:: Available data ::

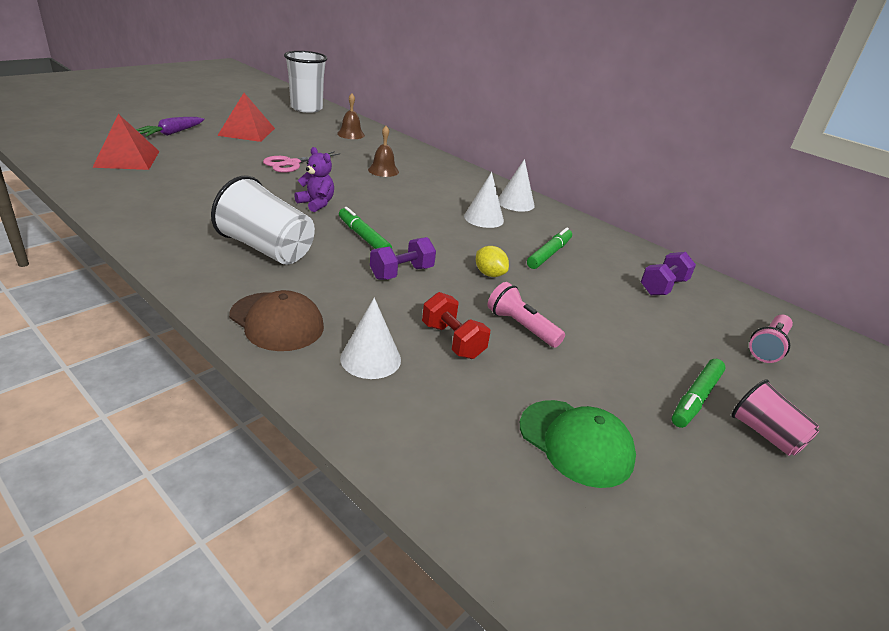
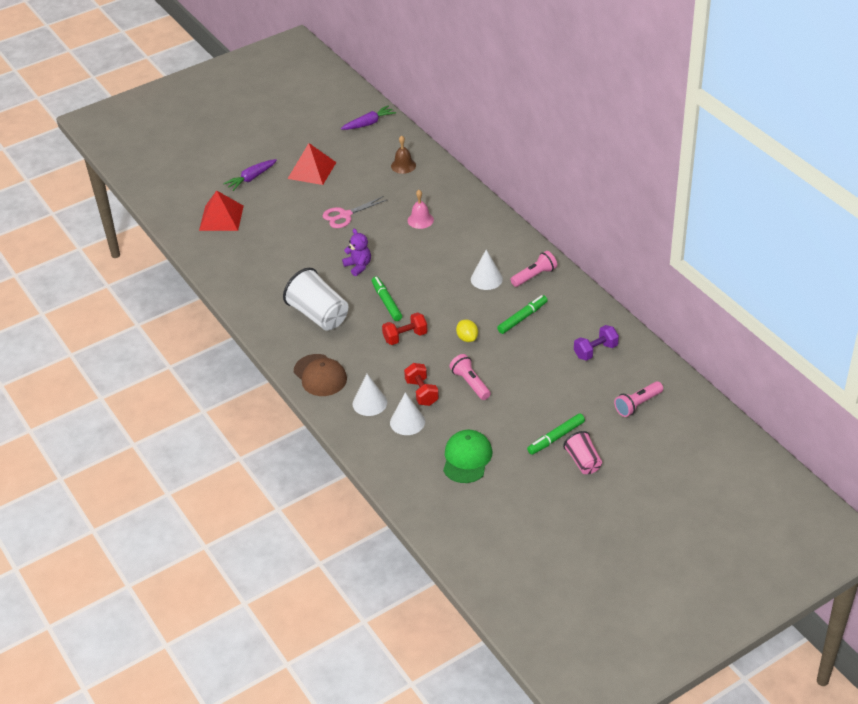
camera: 20 degrees right, 10 degrees up
(306, 108) = (369, 123): white cup -> purple carrot
(383, 170) = (420, 220): brown bell -> pink bell
(401, 273) = (405, 337): purple dumbbell -> red dumbbell
(515, 203) = (522, 258): white cone -> white cone (407, 422)
(538, 217) = (534, 276): none -> pink flashlight
(576, 442) = (467, 458): green cap -> green cap turned 135 degrees counterclockwise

:::

§ What the task asks
From the entries above, copy every line that holds the word "white".

§ Solution for this problem
(306, 108) = (369, 123): white cup -> purple carrot
(515, 203) = (522, 258): white cone -> white cone (407, 422)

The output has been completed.